How to complete this task: Nothing but the lines below from the one holding "orange brick A1:A2" up to and including the one holding "green cone A2" should be copied, exactly and without pictures.

(Object matching data)
▬▬▬

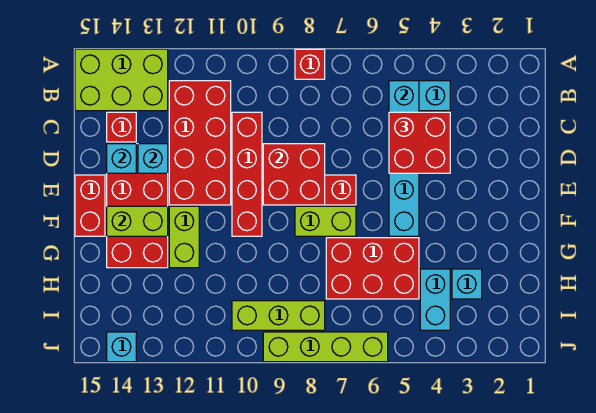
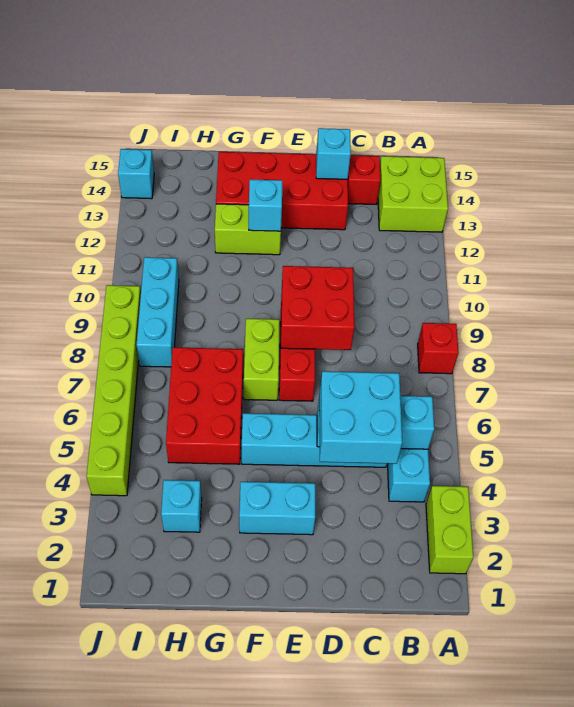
lime brick A13:B15 level 1 -> lime brick A13:B14 level 1
red brick B11:E12 level 1 -> none
red brick C4:D5 level 3 -> cyan brick C4:D5 level 3
red brick C10:F10 level 1 -> none
cyan brick D13 level 2 -> cyan brick F12 level 2
red brick E15:F15 level 1 -> none
lime brick F13:F14 level 2 -> lime brick A2:A3 level 1
cyan brick H4:I4 level 1 -> cyan brick E3:F3 level 1
lime brick I8:I10 level 1 -> cyan brick I8:I10 level 1
lime brick J6:J9 level 1 -> lime brick J4:J9 level 1

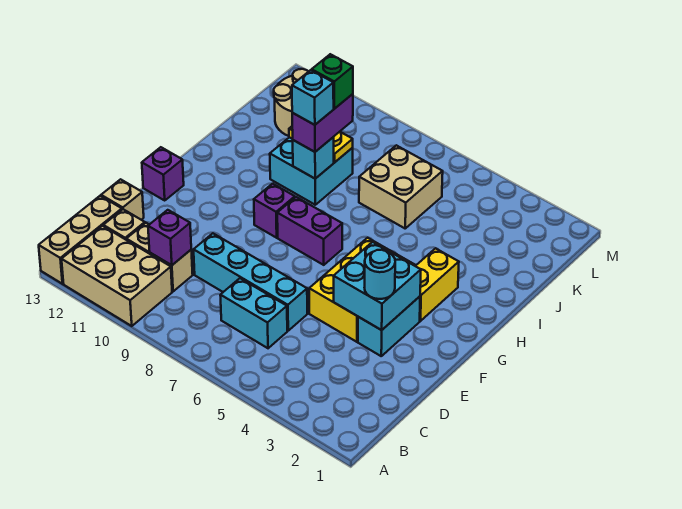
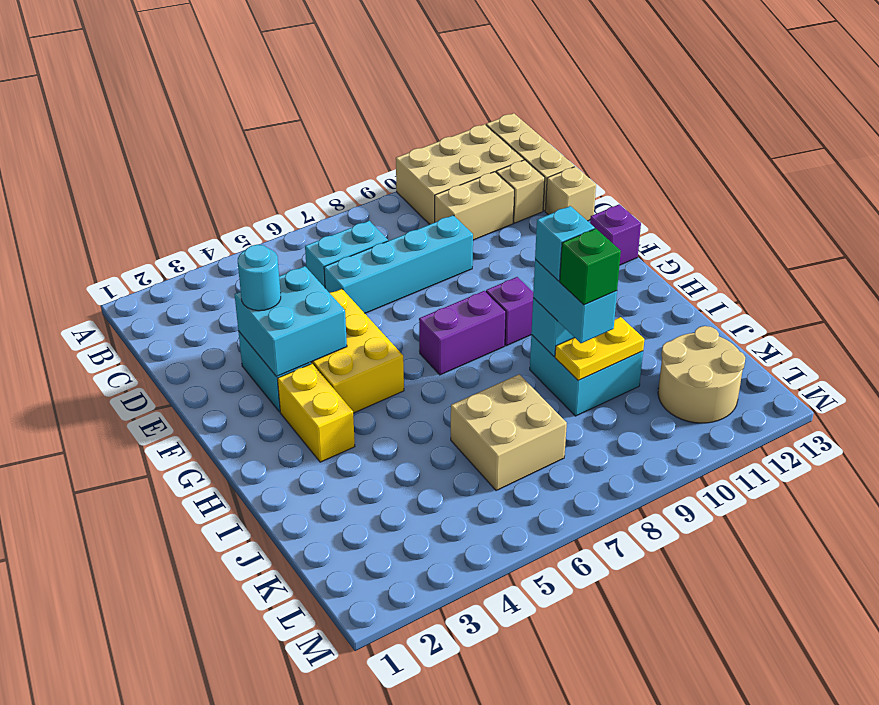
purple brick C10 level 2 -> none
purple brick I9:J9 level 3 -> cyan brick I9:J9 level 3

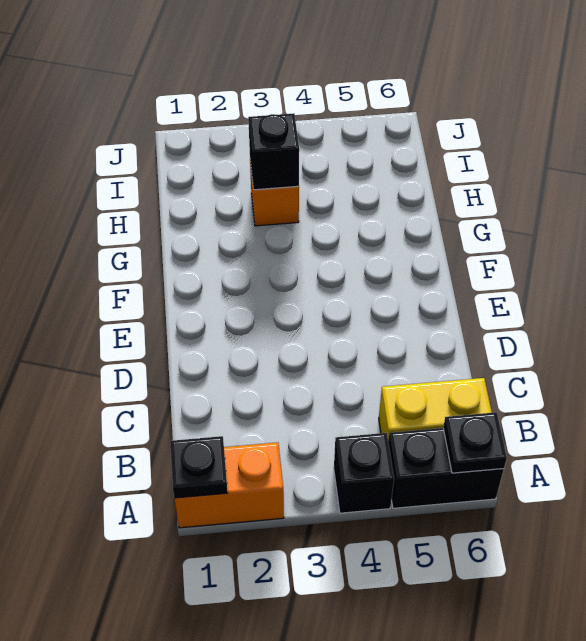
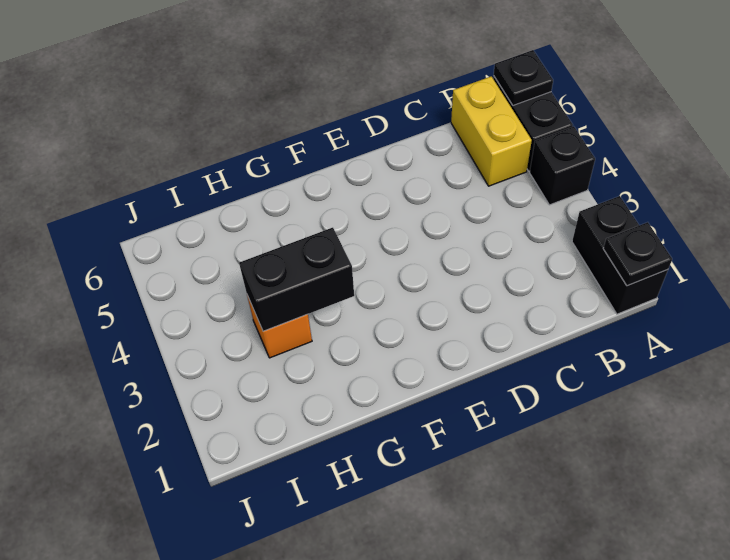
orange brick A1:A2 level 1 -> black brick A1:A2 level 1
black brick H3 level 2 -> black brick G3:H3 level 2

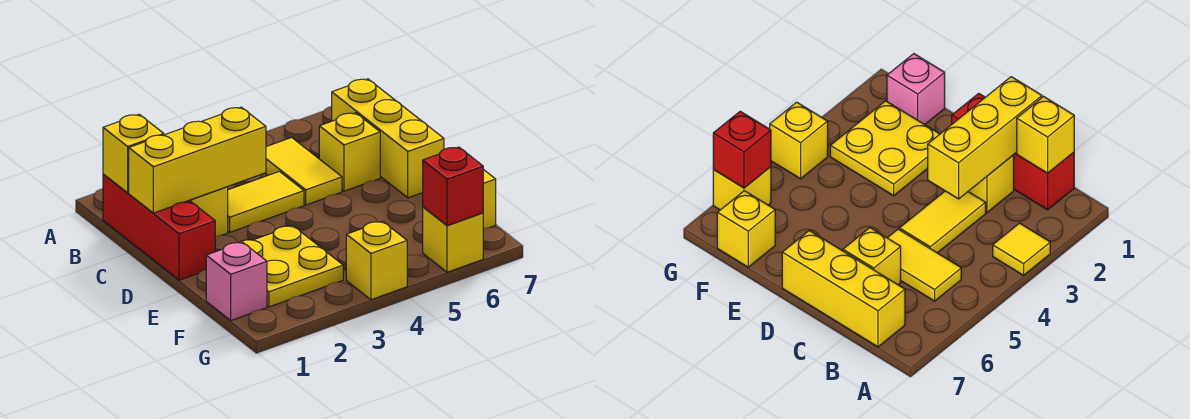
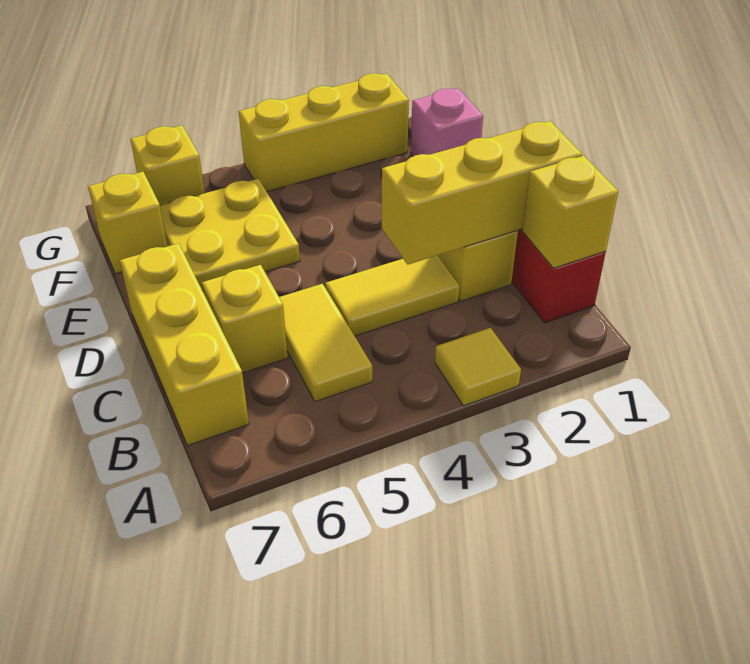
yellow plate E2:F3 level 1 -> yellow plate E5:F6 level 1
yellow brick G4 level 1 -> yellow brick G2:G4 level 1
red brick G6 level 2 -> none

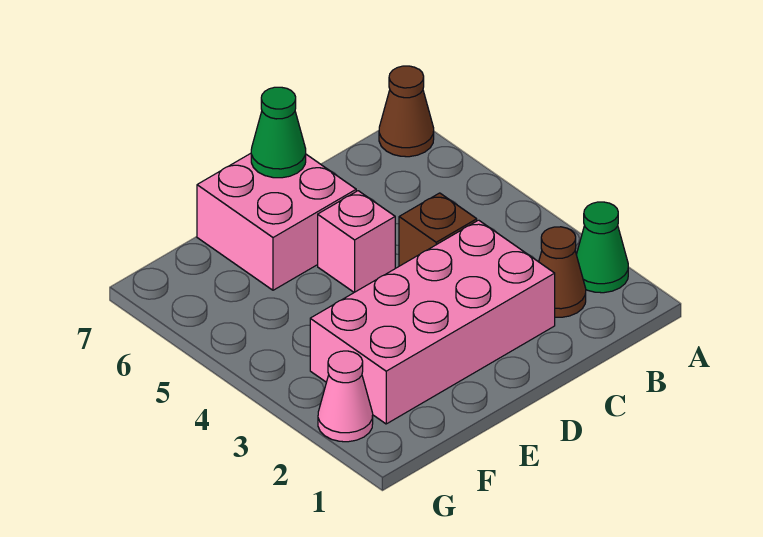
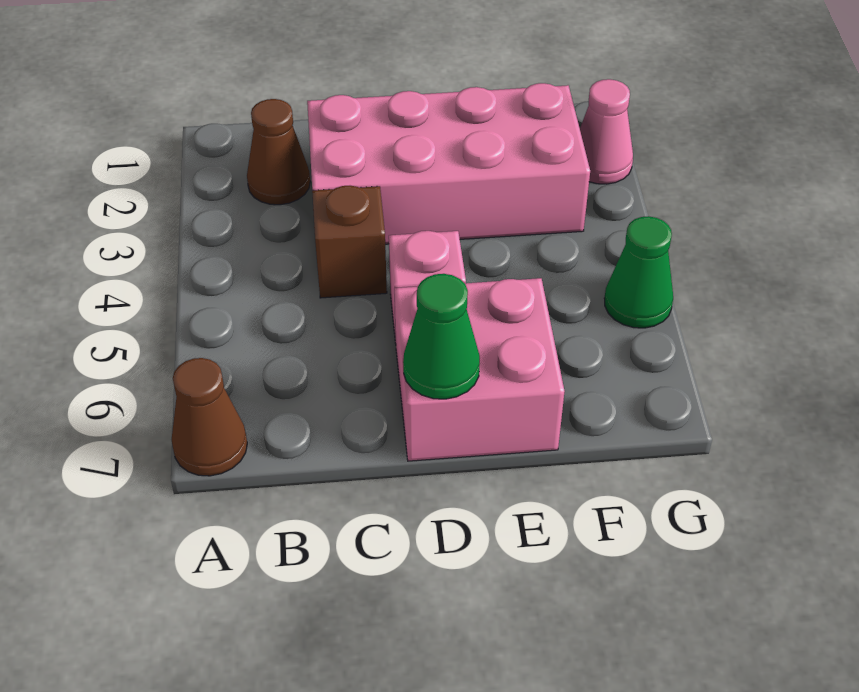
green cone A2 level 1 -> green cone G5 level 1

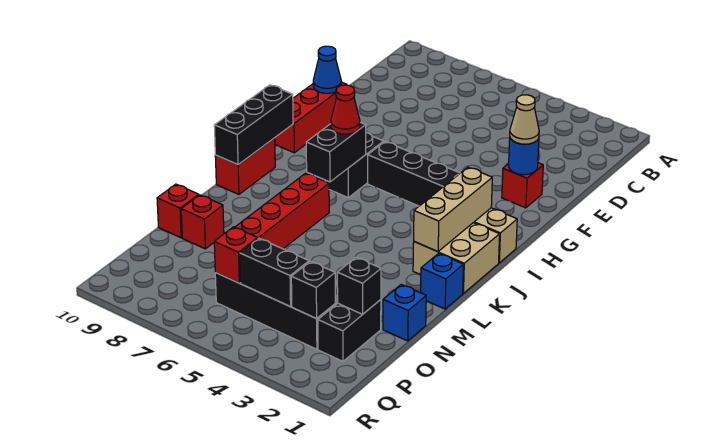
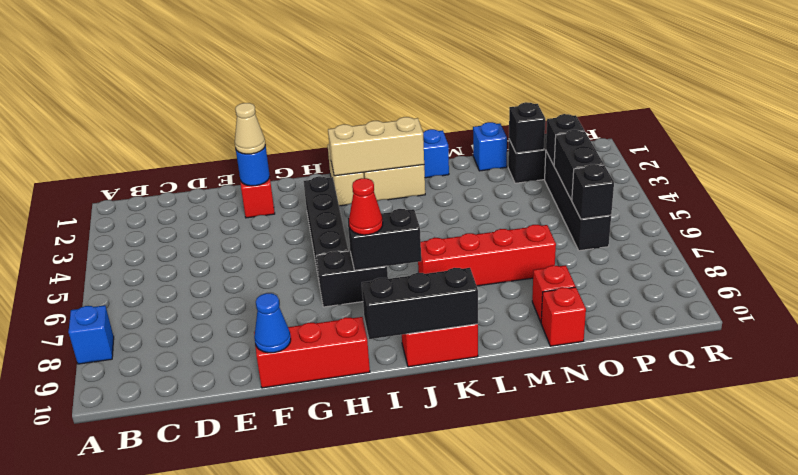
none -> blue brick A8 level 1
red brick P6 level 2 -> black brick P6 level 2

▬▬▬

Exercise output:
orange brick A1:A2 level 1 -> black brick A1:A2 level 1
black brick H3 level 2 -> black brick G3:H3 level 2

yellow plate E2:F3 level 1 -> yellow plate E5:F6 level 1
yellow brick G4 level 1 -> yellow brick G2:G4 level 1
red brick G6 level 2 -> none

green cone A2 level 1 -> green cone G5 level 1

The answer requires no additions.